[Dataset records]
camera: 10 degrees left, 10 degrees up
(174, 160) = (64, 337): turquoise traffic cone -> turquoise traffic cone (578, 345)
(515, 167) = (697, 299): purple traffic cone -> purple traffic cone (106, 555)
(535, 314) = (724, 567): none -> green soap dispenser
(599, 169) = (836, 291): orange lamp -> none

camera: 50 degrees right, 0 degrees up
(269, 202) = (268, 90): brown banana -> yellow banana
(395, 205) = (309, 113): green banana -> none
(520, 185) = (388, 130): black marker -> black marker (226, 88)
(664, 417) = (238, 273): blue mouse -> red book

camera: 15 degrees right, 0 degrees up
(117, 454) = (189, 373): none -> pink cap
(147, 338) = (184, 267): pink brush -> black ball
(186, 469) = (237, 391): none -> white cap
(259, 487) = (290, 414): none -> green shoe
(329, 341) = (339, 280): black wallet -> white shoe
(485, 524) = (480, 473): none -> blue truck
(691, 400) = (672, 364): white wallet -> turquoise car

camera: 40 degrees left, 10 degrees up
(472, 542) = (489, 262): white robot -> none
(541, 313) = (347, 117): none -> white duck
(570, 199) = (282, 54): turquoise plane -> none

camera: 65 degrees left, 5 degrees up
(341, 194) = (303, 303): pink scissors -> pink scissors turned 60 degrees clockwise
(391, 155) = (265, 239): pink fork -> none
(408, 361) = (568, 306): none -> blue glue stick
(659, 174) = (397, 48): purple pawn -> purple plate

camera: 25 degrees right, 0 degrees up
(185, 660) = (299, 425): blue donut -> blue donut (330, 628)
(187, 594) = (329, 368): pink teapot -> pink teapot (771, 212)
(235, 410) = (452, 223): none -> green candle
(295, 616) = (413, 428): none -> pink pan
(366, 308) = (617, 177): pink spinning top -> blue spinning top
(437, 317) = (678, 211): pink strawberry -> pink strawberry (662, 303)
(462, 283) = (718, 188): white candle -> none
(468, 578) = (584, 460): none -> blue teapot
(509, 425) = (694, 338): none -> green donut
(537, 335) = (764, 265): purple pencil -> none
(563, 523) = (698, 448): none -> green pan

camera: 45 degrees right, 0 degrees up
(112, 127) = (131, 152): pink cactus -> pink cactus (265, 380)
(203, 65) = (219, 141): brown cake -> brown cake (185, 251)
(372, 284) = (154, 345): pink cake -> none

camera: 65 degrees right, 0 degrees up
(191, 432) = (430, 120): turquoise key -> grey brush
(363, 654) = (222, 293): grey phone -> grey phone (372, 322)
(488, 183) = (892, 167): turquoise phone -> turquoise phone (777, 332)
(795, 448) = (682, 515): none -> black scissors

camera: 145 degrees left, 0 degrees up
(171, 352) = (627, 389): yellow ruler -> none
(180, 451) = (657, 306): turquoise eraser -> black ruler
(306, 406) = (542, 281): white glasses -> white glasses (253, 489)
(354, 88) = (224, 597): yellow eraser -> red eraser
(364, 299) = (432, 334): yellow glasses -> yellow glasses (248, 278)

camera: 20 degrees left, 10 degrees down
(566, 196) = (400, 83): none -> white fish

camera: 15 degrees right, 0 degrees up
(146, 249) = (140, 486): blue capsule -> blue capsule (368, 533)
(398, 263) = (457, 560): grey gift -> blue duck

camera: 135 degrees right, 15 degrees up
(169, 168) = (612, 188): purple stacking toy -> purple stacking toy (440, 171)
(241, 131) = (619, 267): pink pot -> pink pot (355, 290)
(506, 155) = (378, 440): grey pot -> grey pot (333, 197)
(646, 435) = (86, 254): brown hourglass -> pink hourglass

Directions for this task. The first line of the entries above marks where to begin; repeat each line exactly through the one that contains "(468, 578) = (584, 460): none -> blue teapot", and include that line.

Task response.
camera: 10 degrees left, 10 degrees up
(174, 160) = (64, 337): turquoise traffic cone -> turquoise traffic cone (578, 345)
(515, 167) = (697, 299): purple traffic cone -> purple traffic cone (106, 555)
(535, 314) = (724, 567): none -> green soap dispenser
(599, 169) = (836, 291): orange lamp -> none

camera: 50 degrees right, 0 degrees up
(269, 202) = (268, 90): brown banana -> yellow banana
(395, 205) = (309, 113): green banana -> none
(520, 185) = (388, 130): black marker -> black marker (226, 88)
(664, 417) = (238, 273): blue mouse -> red book

camera: 15 degrees right, 0 degrees up
(117, 454) = (189, 373): none -> pink cap
(147, 338) = (184, 267): pink brush -> black ball
(186, 469) = (237, 391): none -> white cap
(259, 487) = (290, 414): none -> green shoe
(329, 341) = (339, 280): black wallet -> white shoe
(485, 524) = (480, 473): none -> blue truck
(691, 400) = (672, 364): white wallet -> turquoise car

camera: 40 degrees left, 10 degrees up
(472, 542) = (489, 262): white robot -> none
(541, 313) = (347, 117): none -> white duck
(570, 199) = (282, 54): turquoise plane -> none

camera: 65 degrees left, 5 degrees up
(341, 194) = (303, 303): pink scissors -> pink scissors turned 60 degrees clockwise
(391, 155) = (265, 239): pink fork -> none
(408, 361) = (568, 306): none -> blue glue stick
(659, 174) = (397, 48): purple pawn -> purple plate

camera: 25 degrees right, 0 degrees up
(185, 660) = (299, 425): blue donut -> blue donut (330, 628)
(187, 594) = (329, 368): pink teapot -> pink teapot (771, 212)
(235, 410) = (452, 223): none -> green candle
(295, 616) = (413, 428): none -> pink pan
(366, 308) = (617, 177): pink spinning top -> blue spinning top
(437, 317) = (678, 211): pink strawberry -> pink strawberry (662, 303)
(462, 283) = (718, 188): white candle -> none
(468, 578) = (584, 460): none -> blue teapot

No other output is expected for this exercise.